# RECORDS FOR THIS TASK:
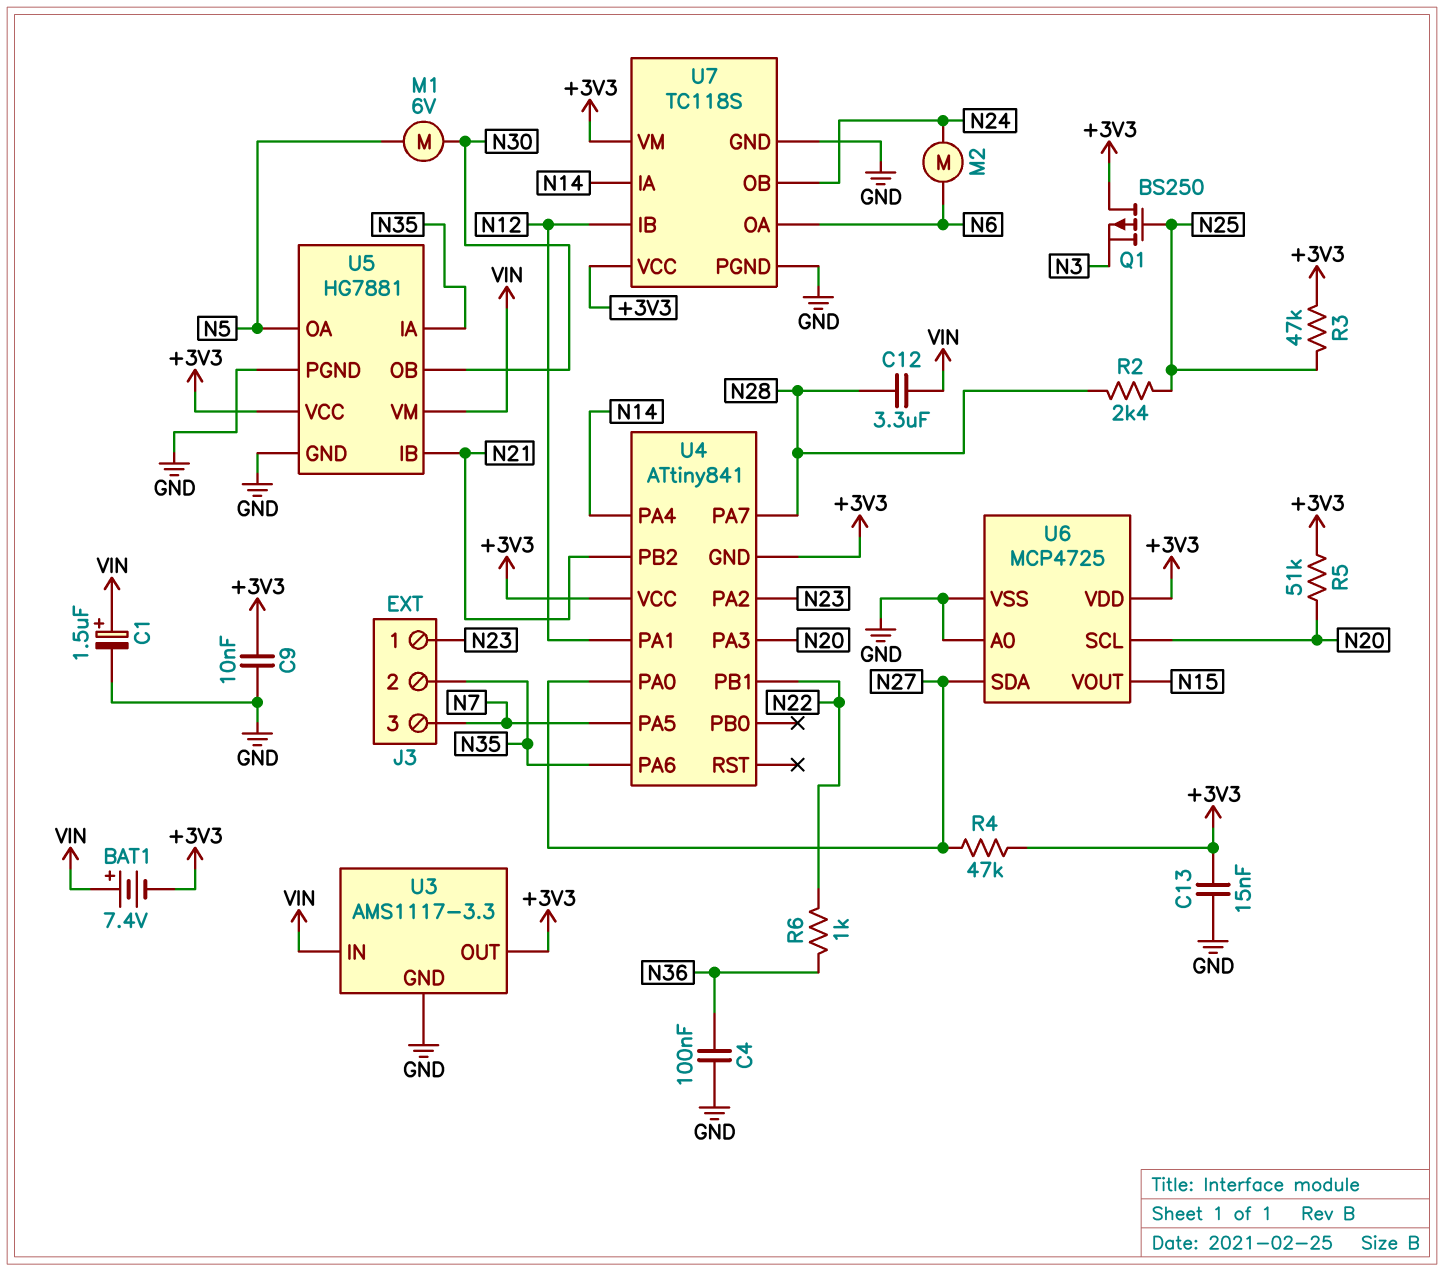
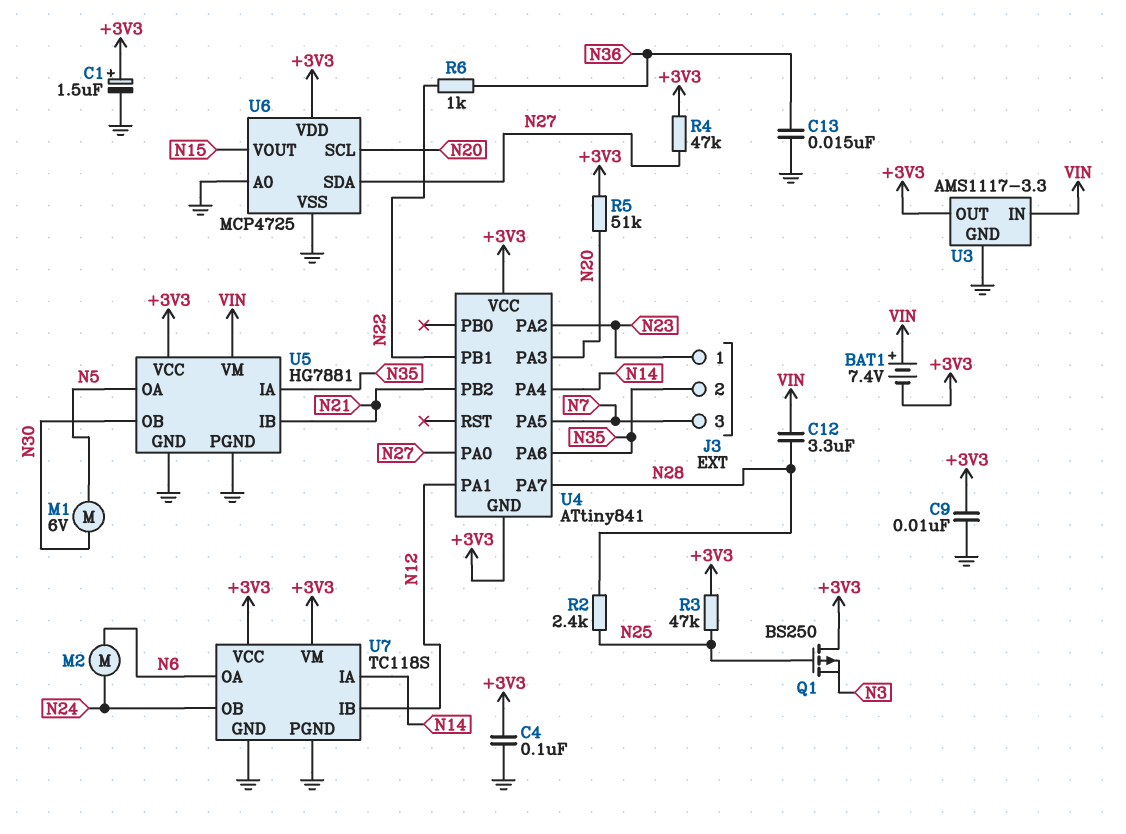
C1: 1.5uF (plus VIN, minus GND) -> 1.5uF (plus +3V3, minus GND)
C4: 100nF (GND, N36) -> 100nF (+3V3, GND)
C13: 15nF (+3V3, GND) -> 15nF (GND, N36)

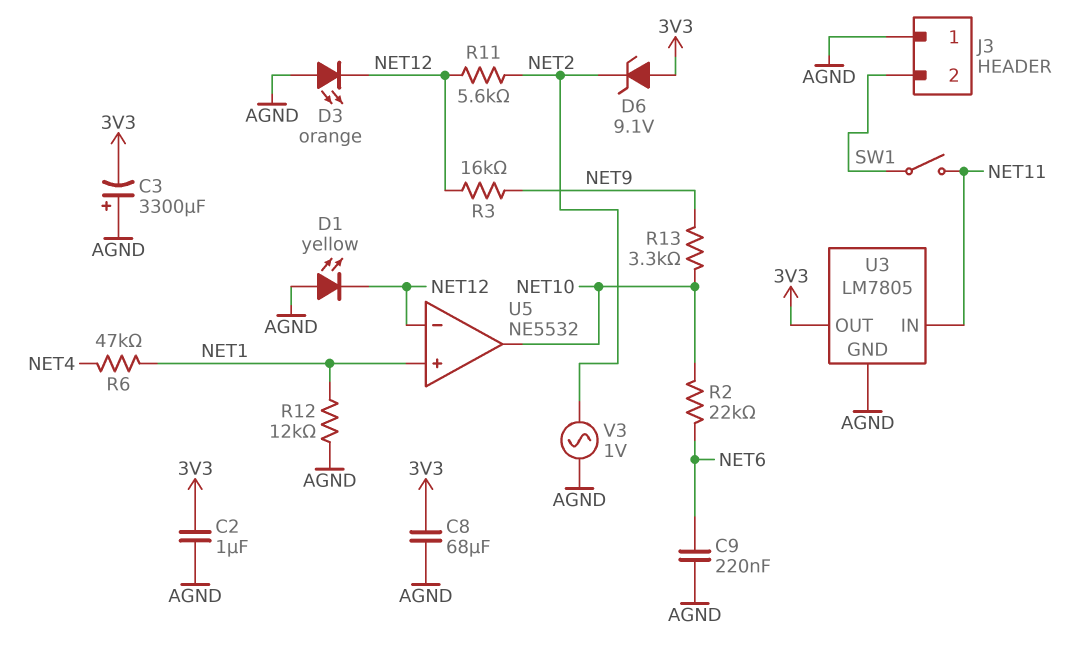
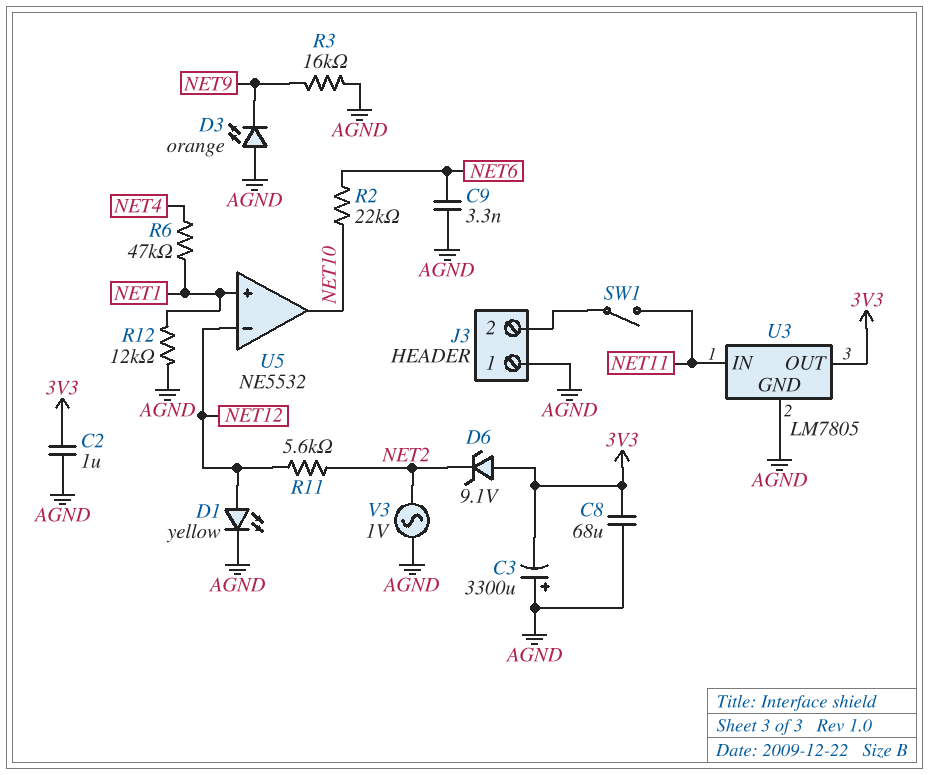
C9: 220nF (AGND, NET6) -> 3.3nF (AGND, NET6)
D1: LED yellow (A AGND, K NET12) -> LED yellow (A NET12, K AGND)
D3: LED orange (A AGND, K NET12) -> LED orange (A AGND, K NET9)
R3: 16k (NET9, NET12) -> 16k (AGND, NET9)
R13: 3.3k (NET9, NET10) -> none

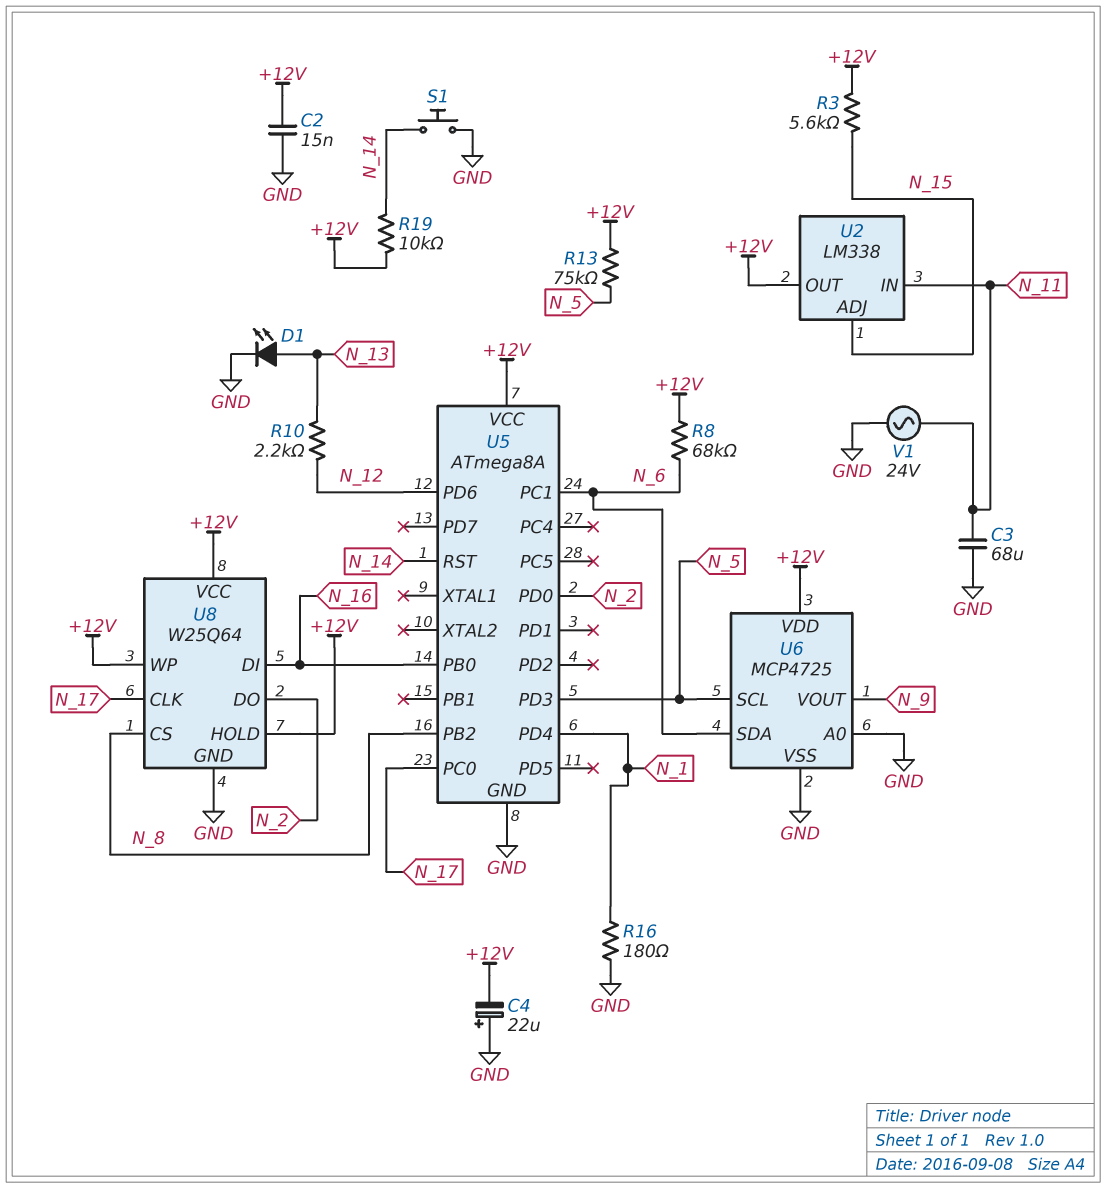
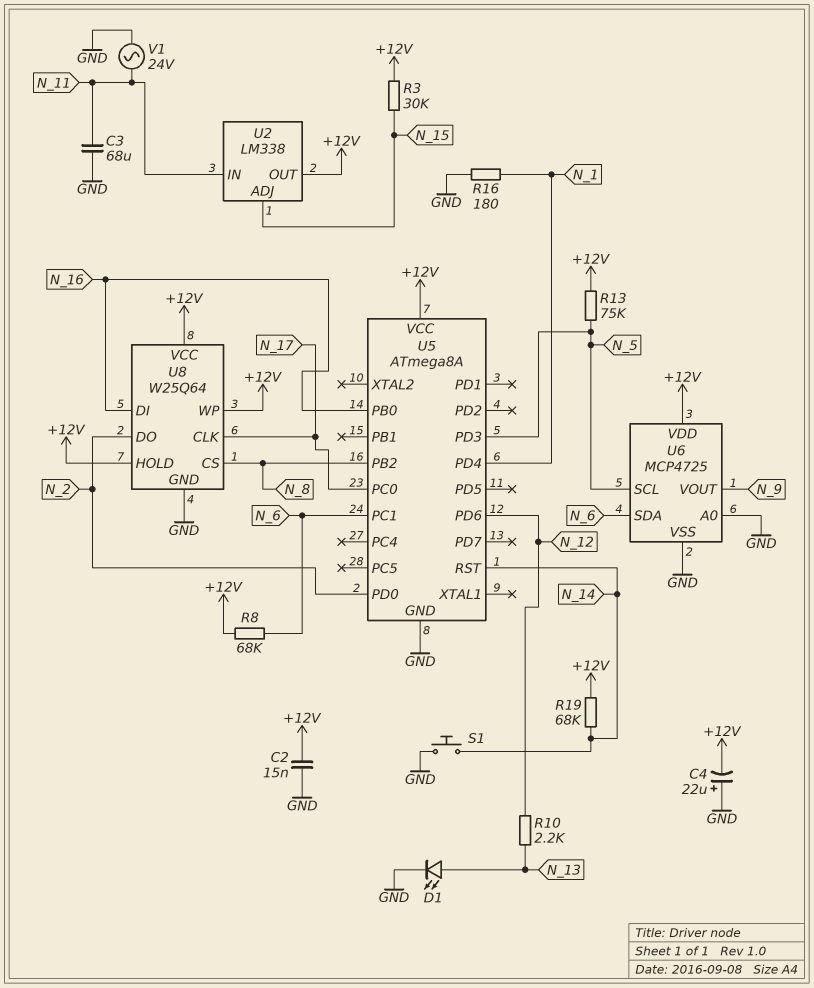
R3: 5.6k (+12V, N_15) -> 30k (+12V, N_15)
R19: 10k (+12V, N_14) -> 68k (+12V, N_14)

# THE PROBLEM:
Repeat the entries above exactly and skip the images.

# WORKED SOLUTION:
C1: 1.5uF (plus VIN, minus GND) -> 1.5uF (plus +3V3, minus GND)
C4: 100nF (GND, N36) -> 100nF (+3V3, GND)
C13: 15nF (+3V3, GND) -> 15nF (GND, N36)

C9: 220nF (AGND, NET6) -> 3.3nF (AGND, NET6)
D1: LED yellow (A AGND, K NET12) -> LED yellow (A NET12, K AGND)
D3: LED orange (A AGND, K NET12) -> LED orange (A AGND, K NET9)
R3: 16k (NET9, NET12) -> 16k (AGND, NET9)
R13: 3.3k (NET9, NET10) -> none

R3: 5.6k (+12V, N_15) -> 30k (+12V, N_15)
R19: 10k (+12V, N_14) -> 68k (+12V, N_14)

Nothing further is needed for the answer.